[Version difference data]
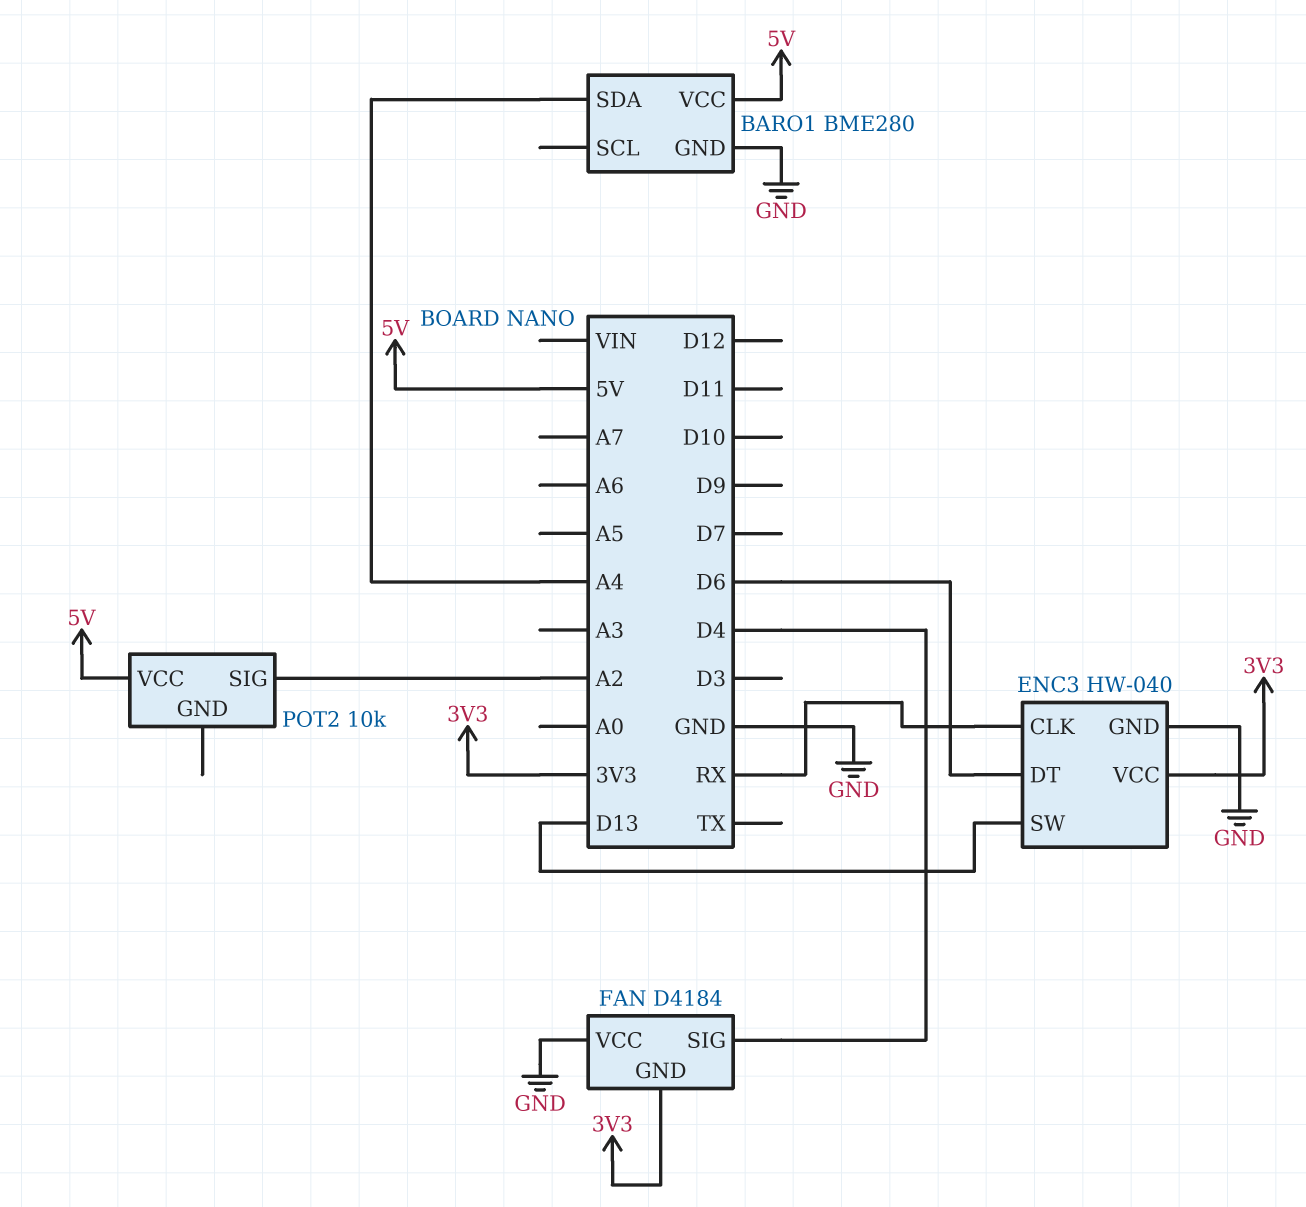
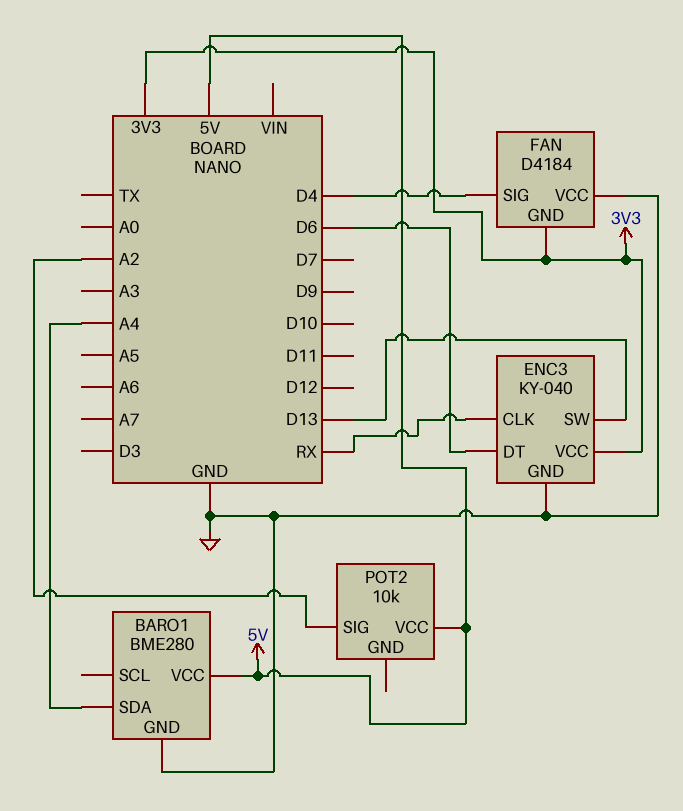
ENC3: HW-040 -> KY-040

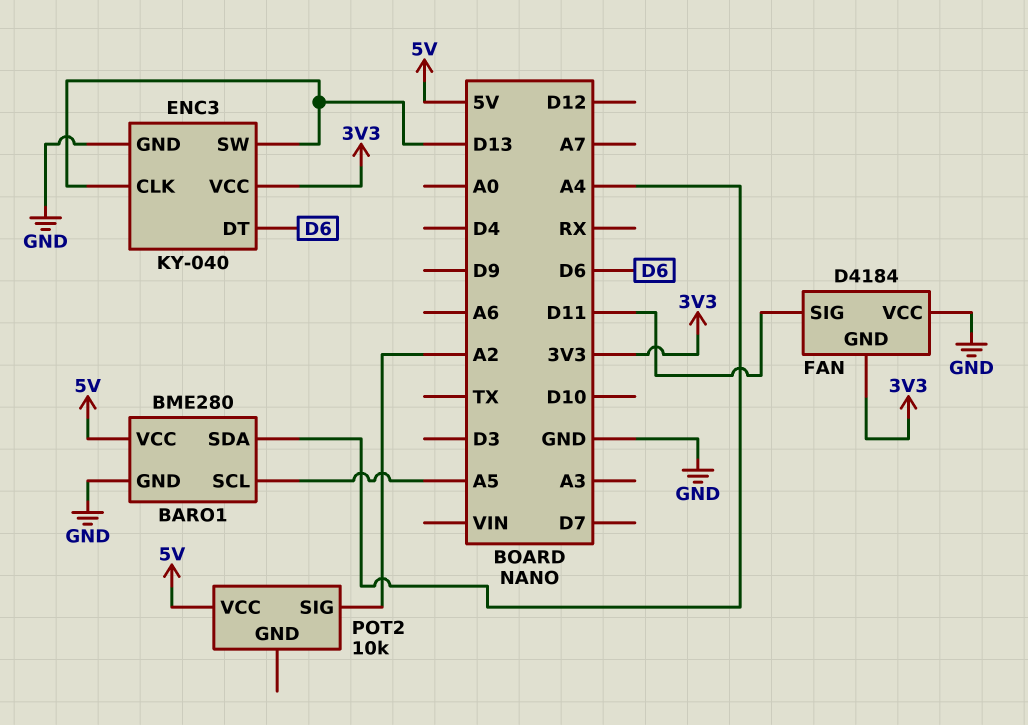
BARO1 pin SCL: none -> A5
ENC3 pin CLK: RX -> D13
FAN pin SIG: D4 -> D11

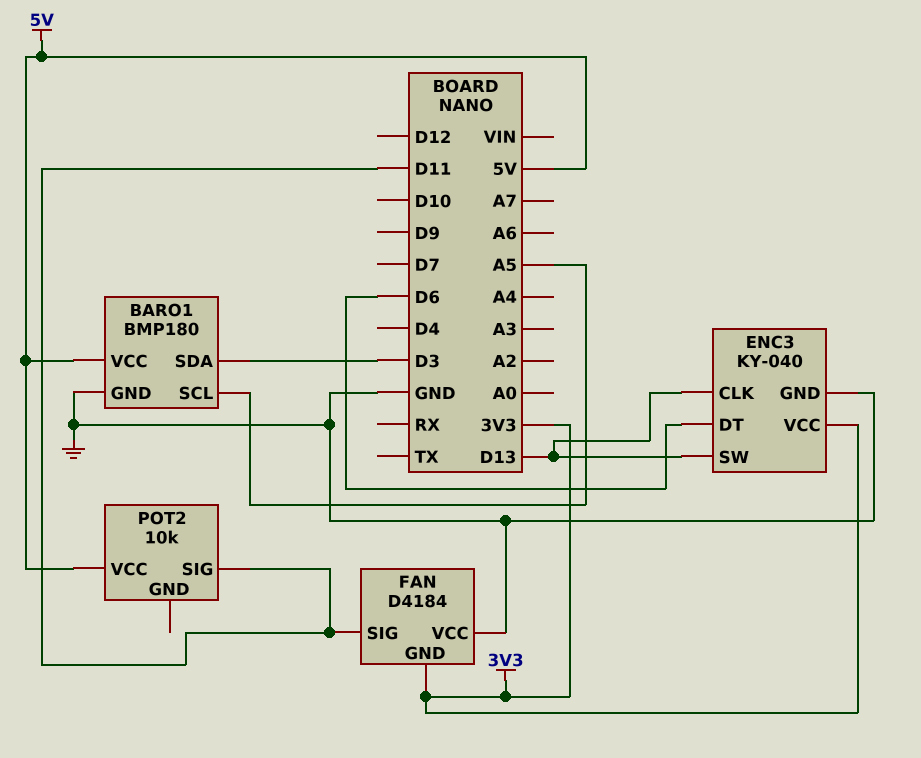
BARO1: BME280 -> BMP180
BARO1 pin SDA: A4 -> D3
POT2 pin SIG: A2 -> D11

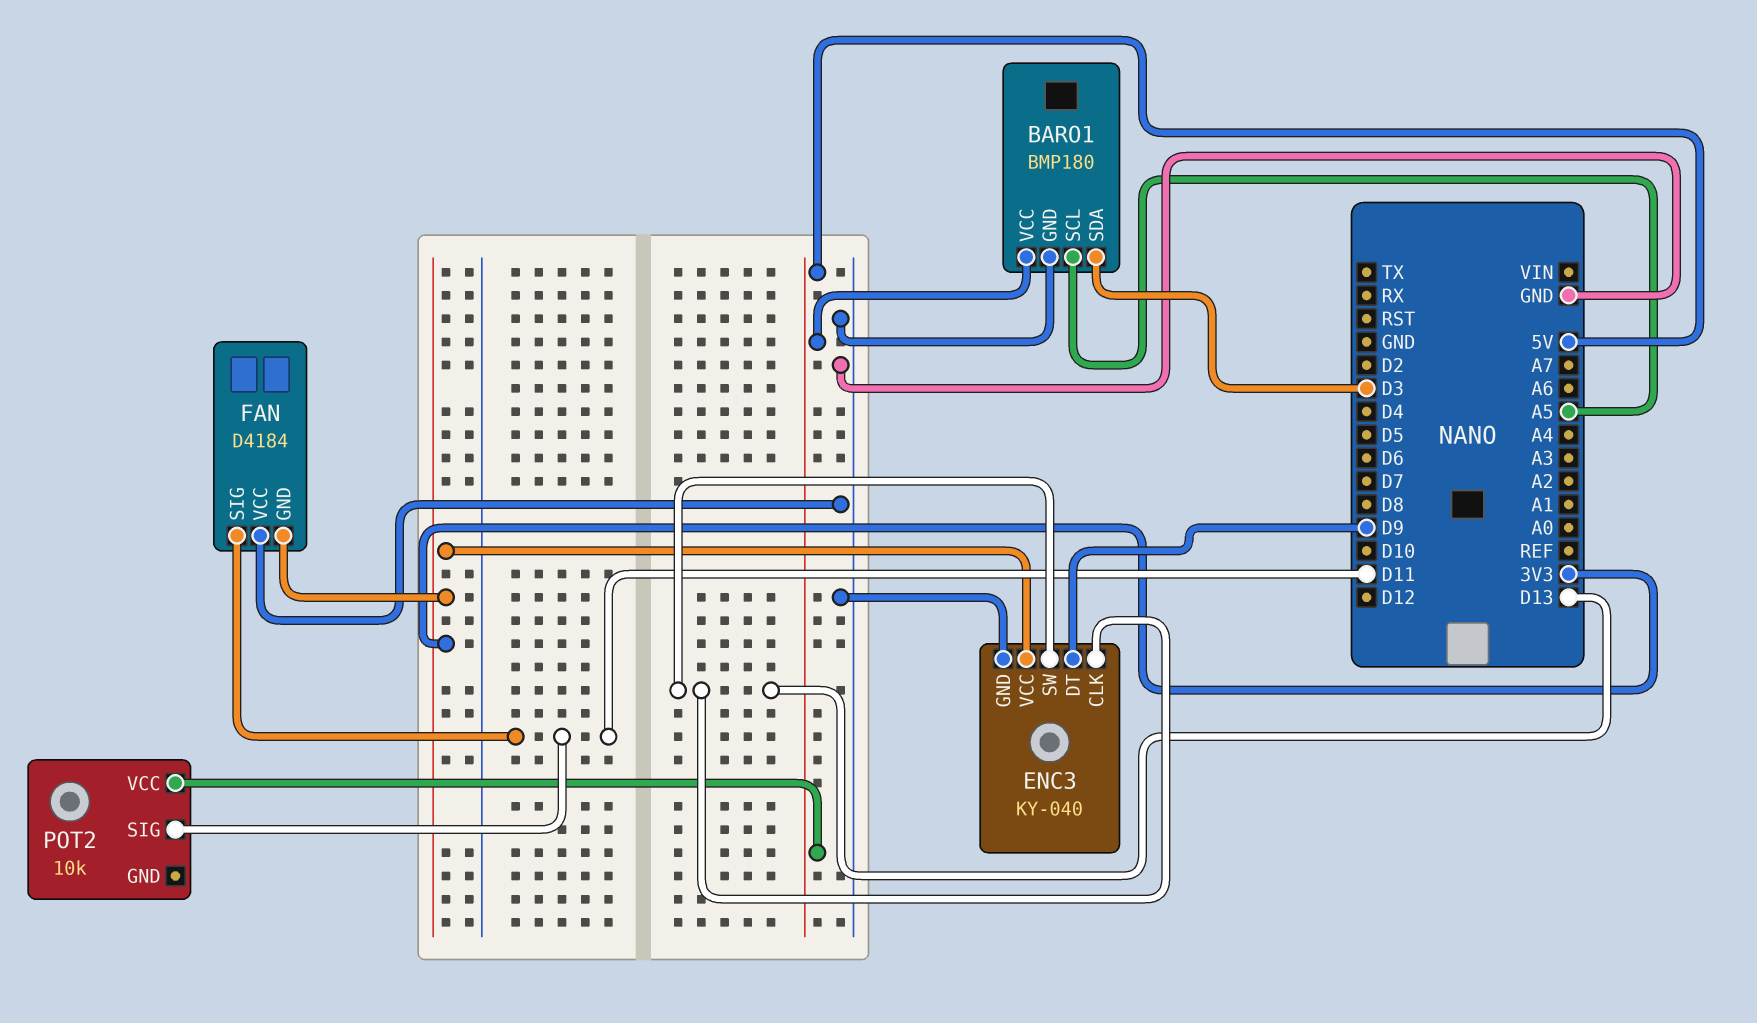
ENC3 pin DT: D6 -> D9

WHAT YOU ARE ASKED TO DO -> Only the pictures are to be excluded; all other parts of the records above are to be given exactly.

YOUR SOLUTION ->
ENC3: HW-040 -> KY-040

BARO1 pin SCL: none -> A5
ENC3 pin CLK: RX -> D13
FAN pin SIG: D4 -> D11

BARO1: BME280 -> BMP180
BARO1 pin SDA: A4 -> D3
POT2 pin SIG: A2 -> D11

ENC3 pin DT: D6 -> D9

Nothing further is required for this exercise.